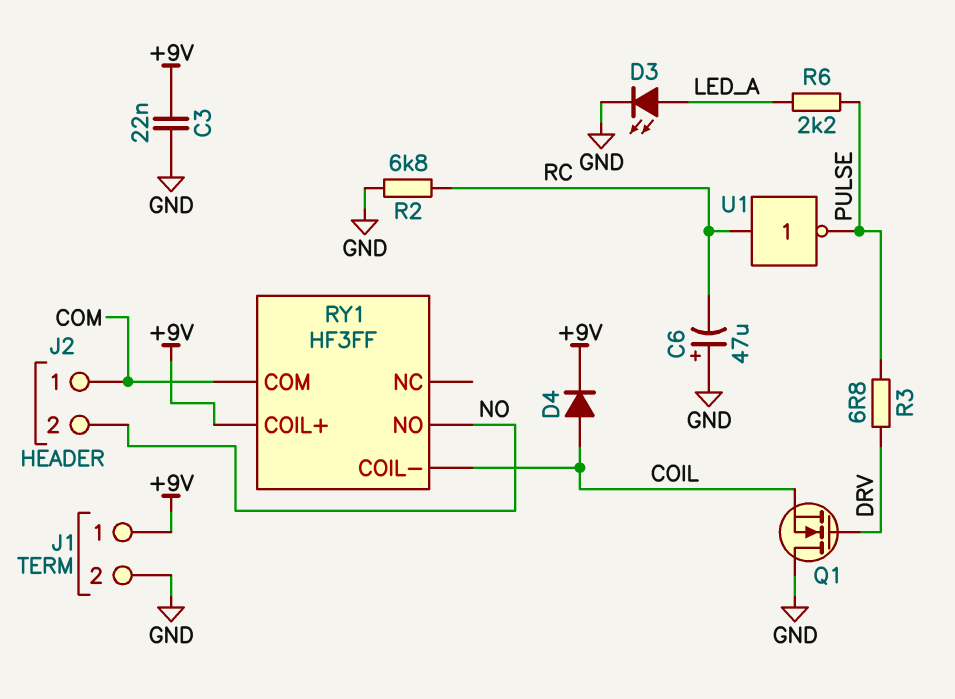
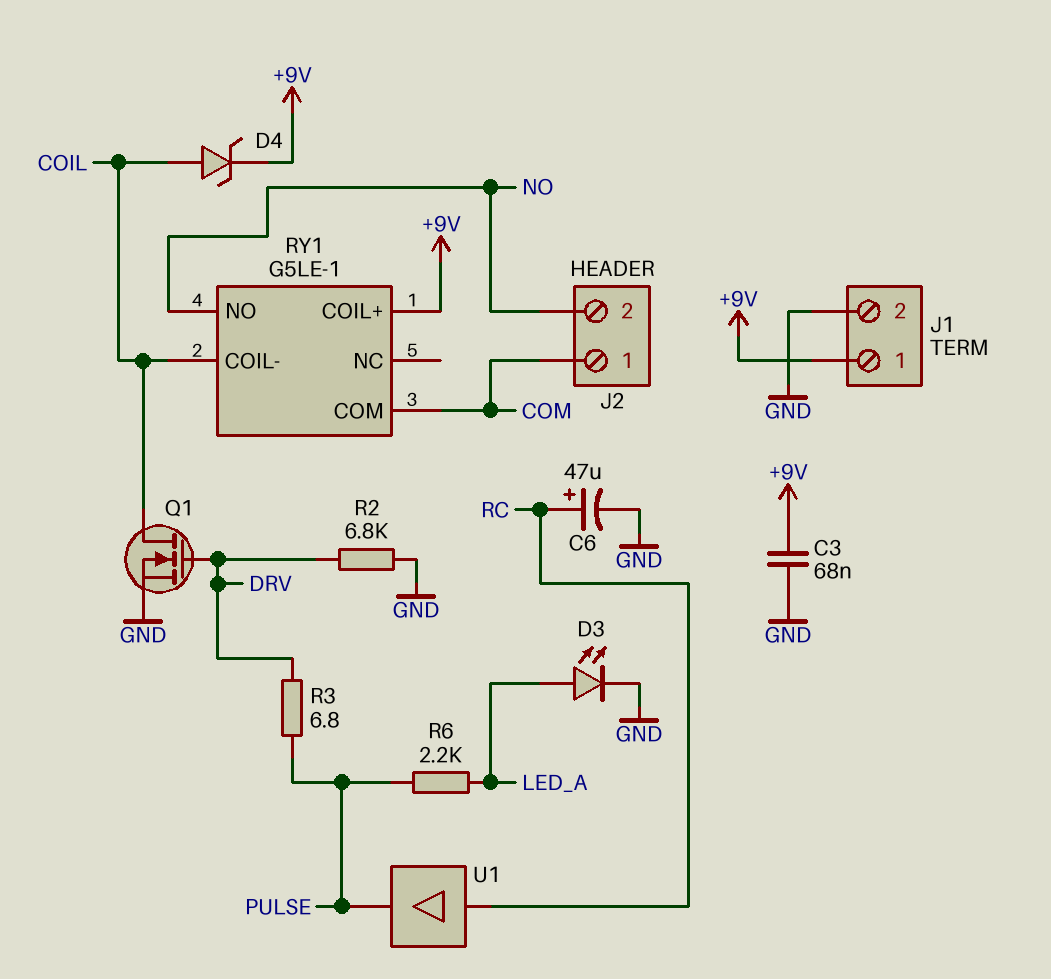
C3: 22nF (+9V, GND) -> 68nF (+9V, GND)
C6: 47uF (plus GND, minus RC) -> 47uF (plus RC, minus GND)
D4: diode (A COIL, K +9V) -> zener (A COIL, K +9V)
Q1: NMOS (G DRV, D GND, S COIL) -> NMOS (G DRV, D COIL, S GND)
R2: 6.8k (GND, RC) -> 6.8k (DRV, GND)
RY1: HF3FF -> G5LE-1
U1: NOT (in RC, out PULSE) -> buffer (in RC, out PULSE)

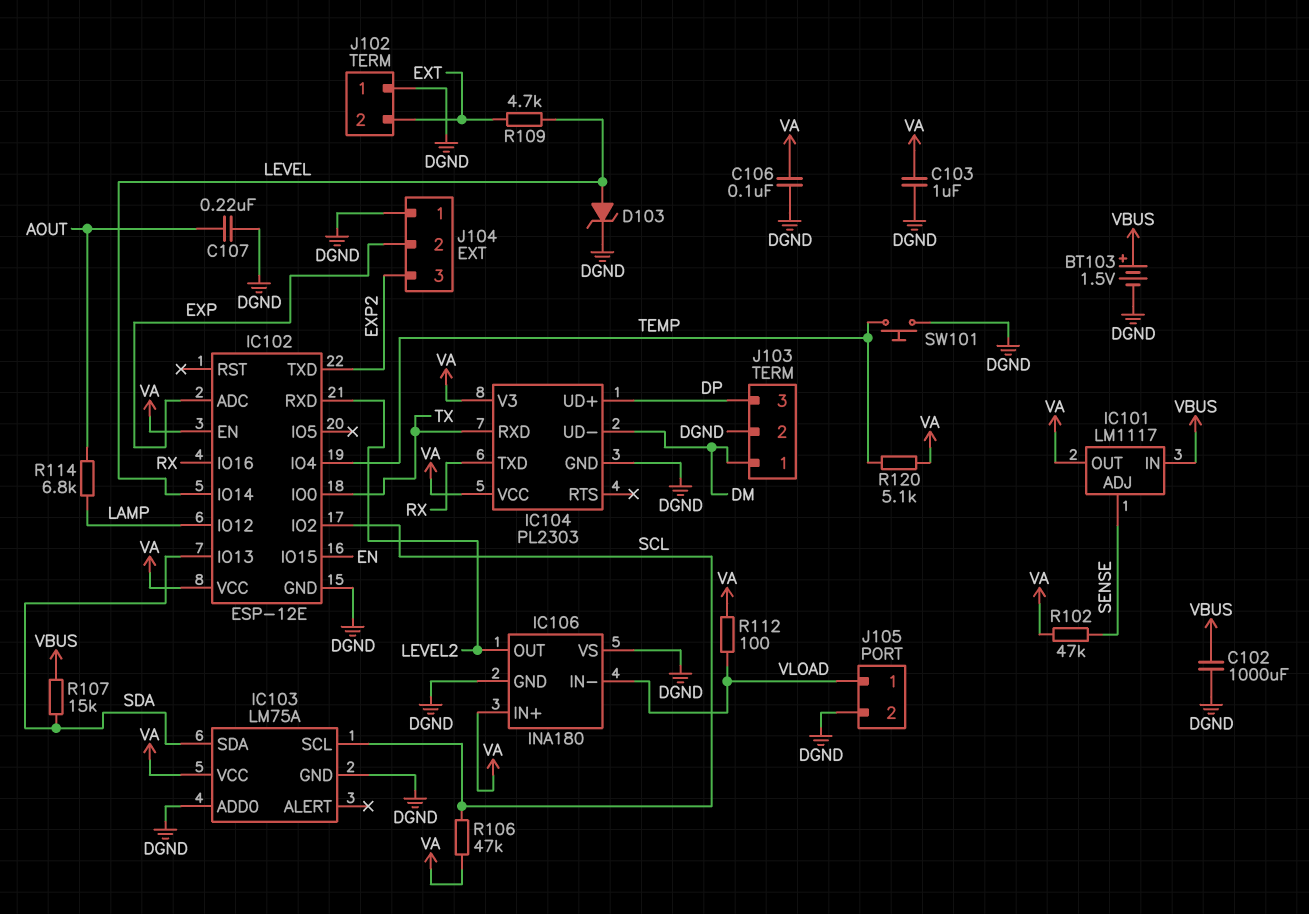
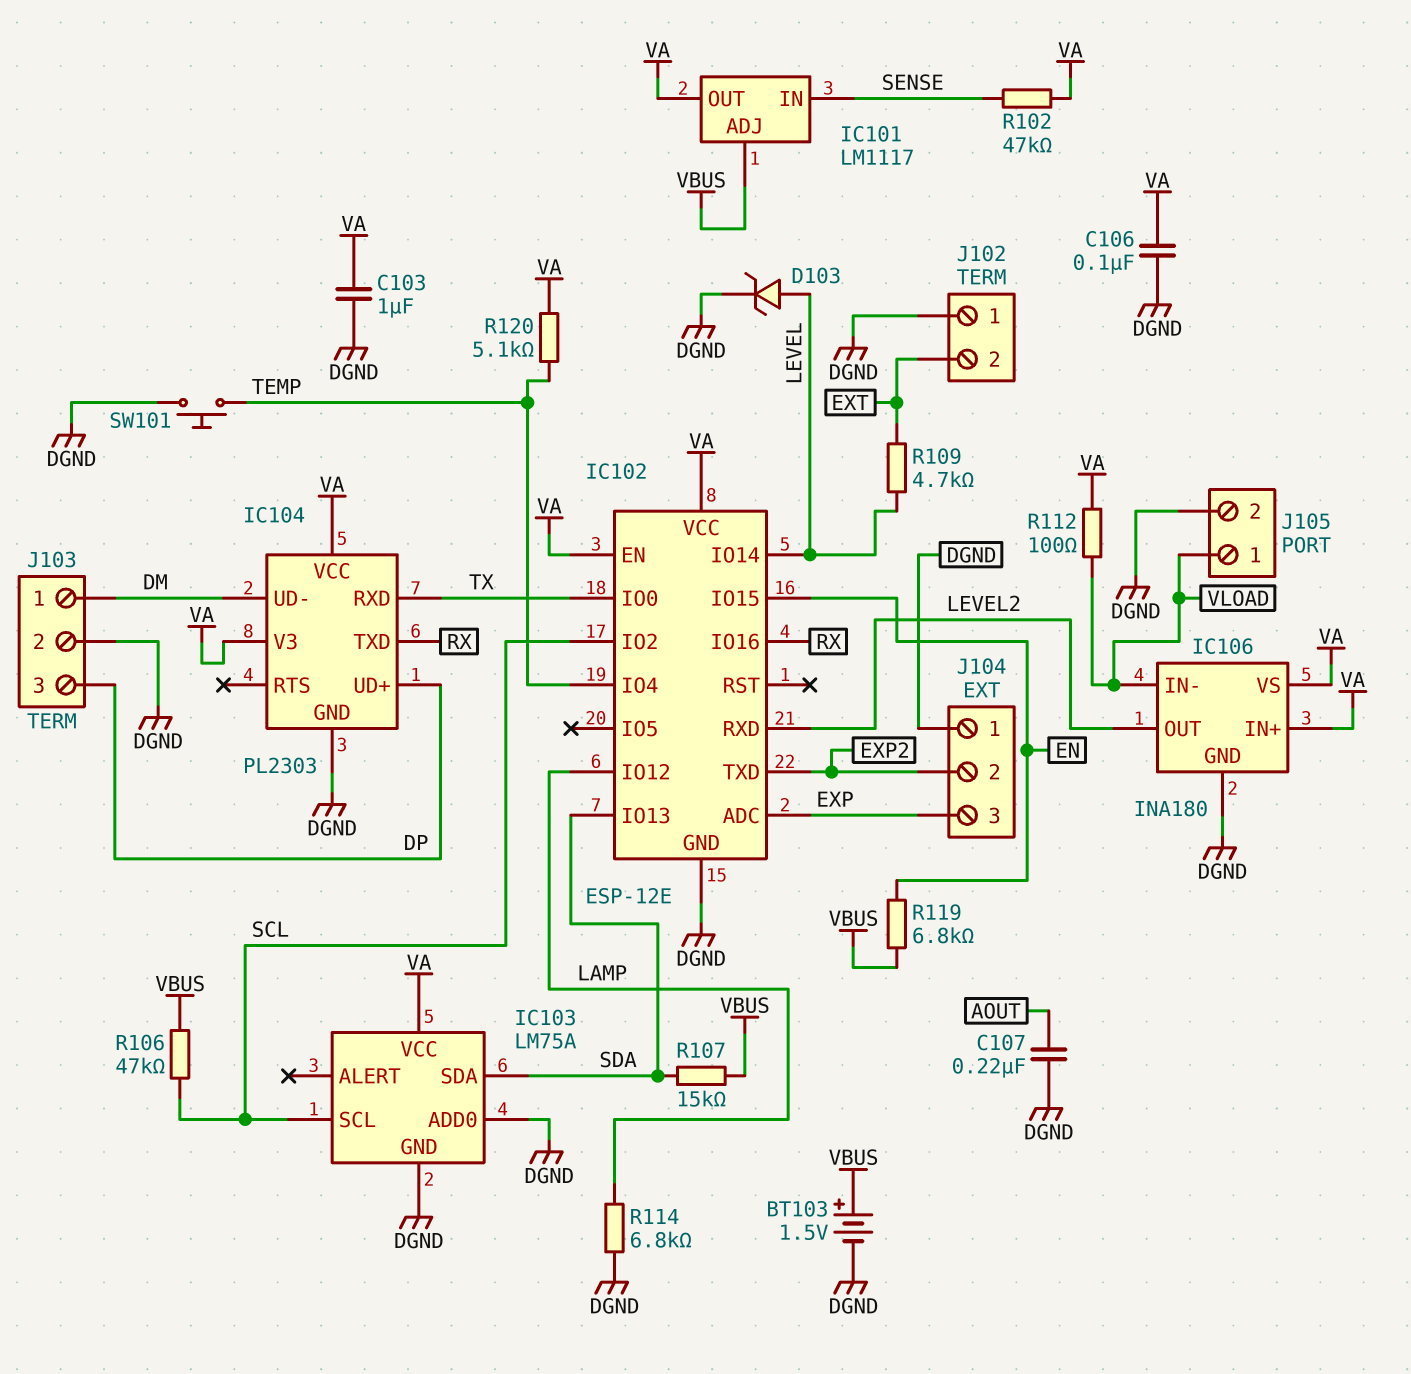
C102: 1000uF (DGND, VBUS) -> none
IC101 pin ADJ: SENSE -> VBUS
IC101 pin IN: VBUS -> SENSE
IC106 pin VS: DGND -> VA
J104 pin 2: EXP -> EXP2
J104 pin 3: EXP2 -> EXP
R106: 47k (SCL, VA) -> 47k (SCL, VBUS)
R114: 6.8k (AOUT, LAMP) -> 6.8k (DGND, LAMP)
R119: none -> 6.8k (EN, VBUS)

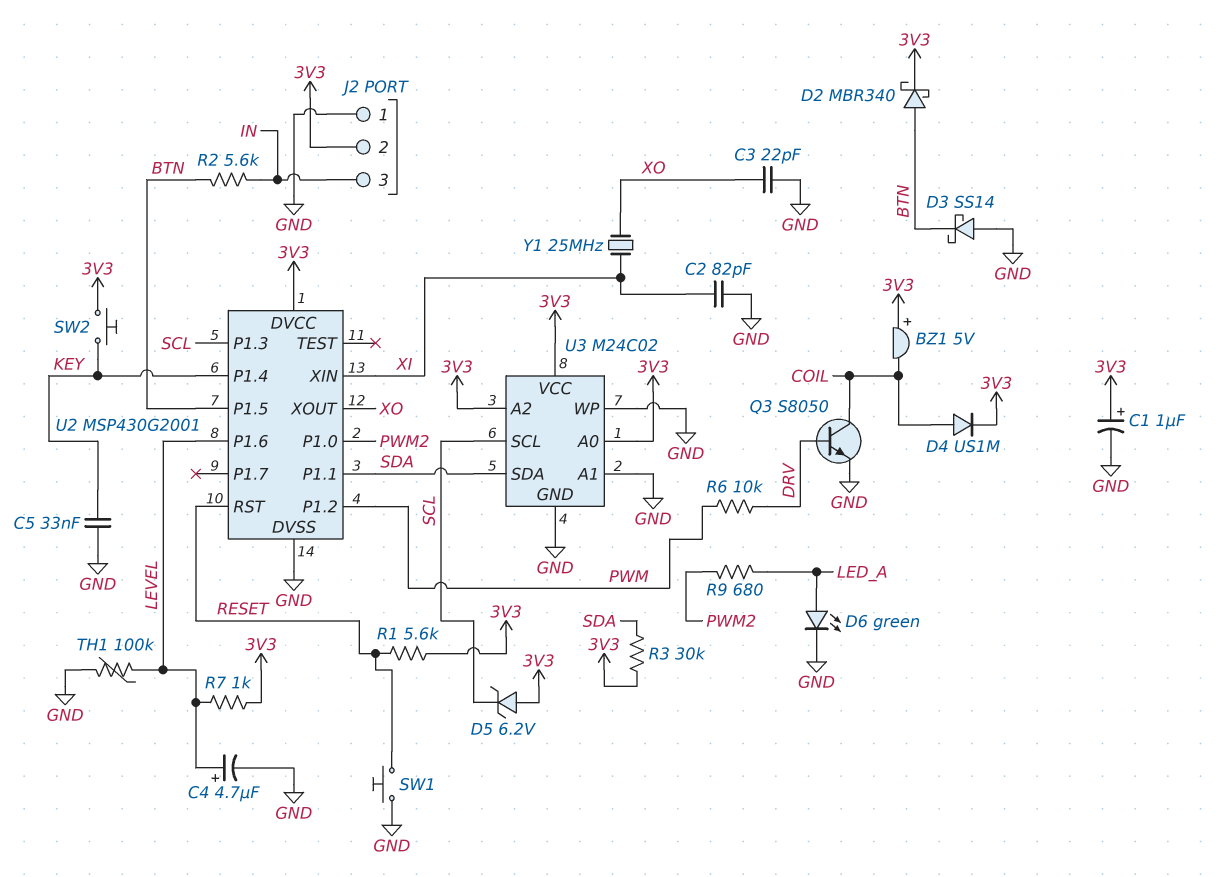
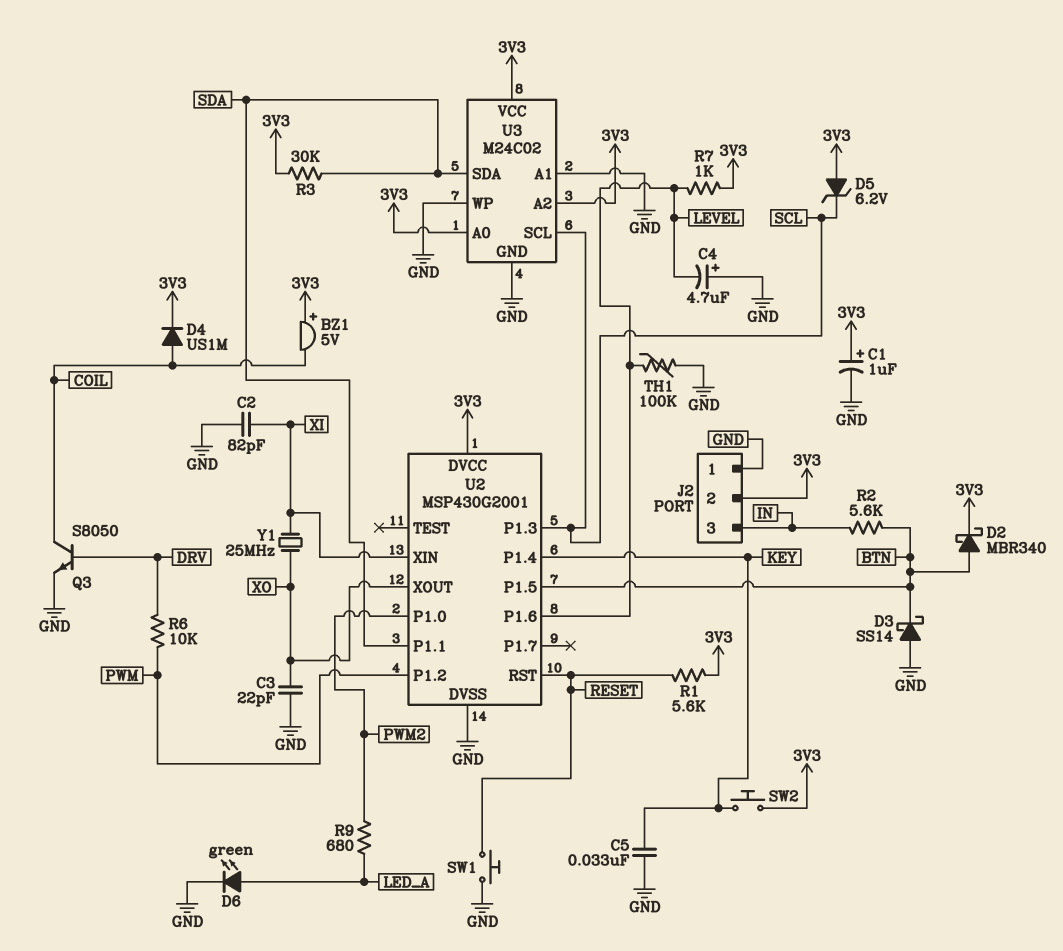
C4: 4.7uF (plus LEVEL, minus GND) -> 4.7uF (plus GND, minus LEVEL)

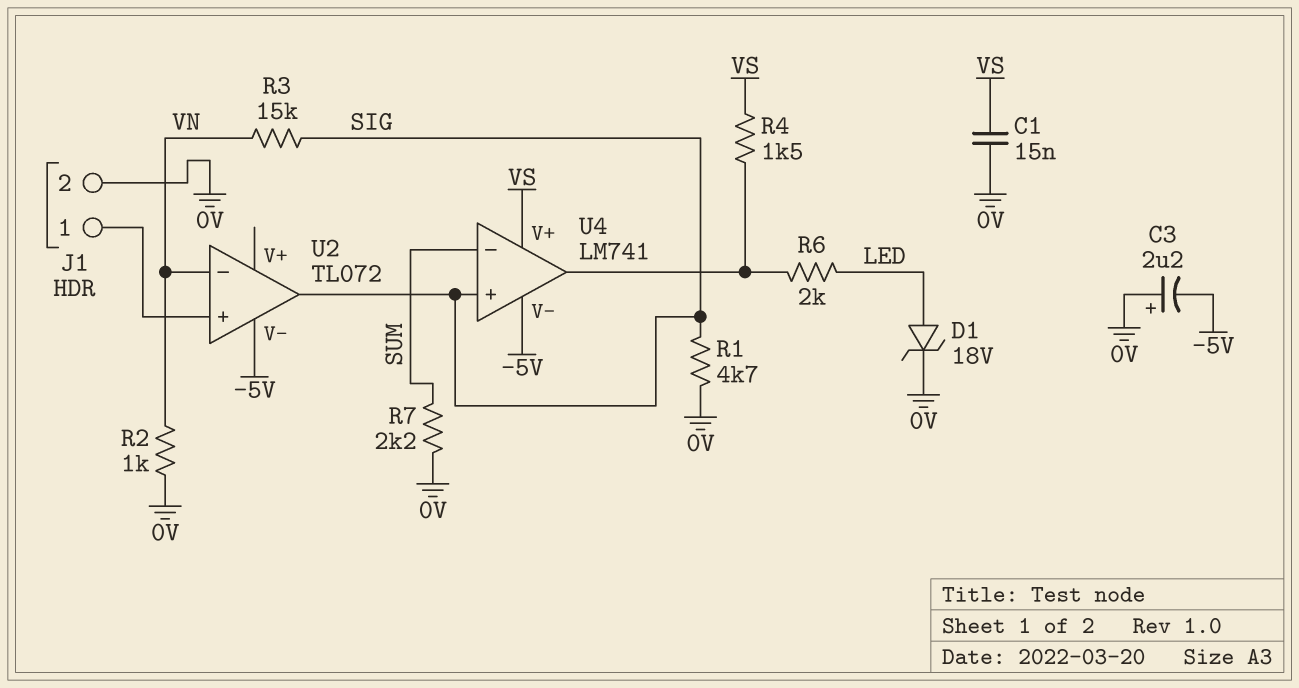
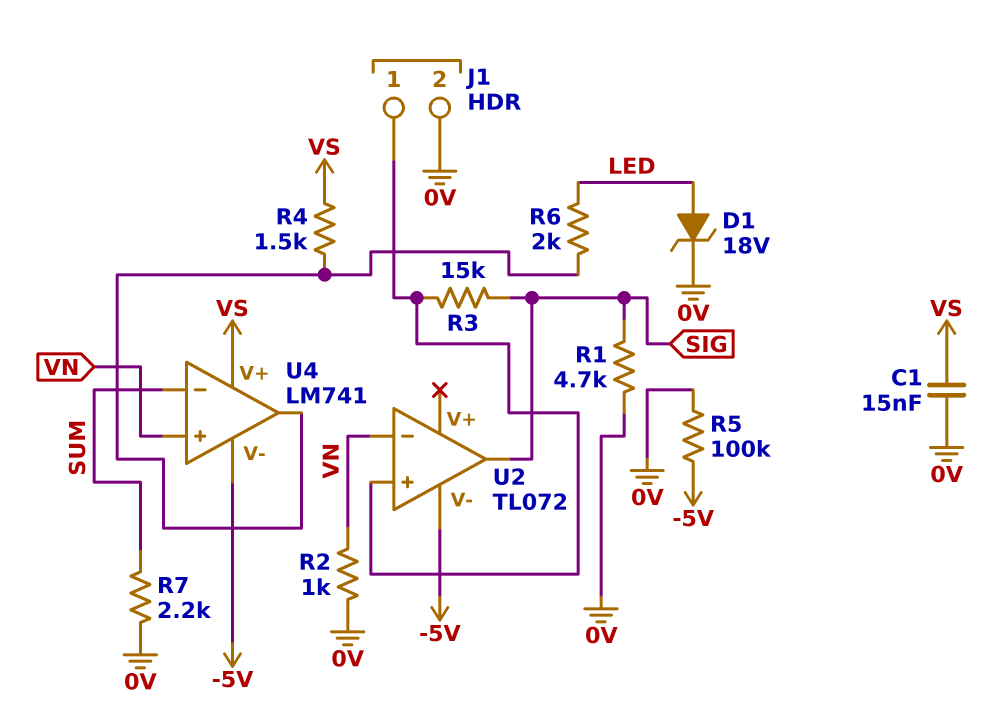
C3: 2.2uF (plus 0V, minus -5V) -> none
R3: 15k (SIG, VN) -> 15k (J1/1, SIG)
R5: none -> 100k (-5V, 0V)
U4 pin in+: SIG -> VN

--------

WORK REQUEST: Pull every line containing the string "none" out of the data above and copy it.

EXPECTED OUTPUT:
C102: 1000uF (DGND, VBUS) -> none
R119: none -> 6.8k (EN, VBUS)
C3: 2.2uF (plus 0V, minus -5V) -> none
R5: none -> 100k (-5V, 0V)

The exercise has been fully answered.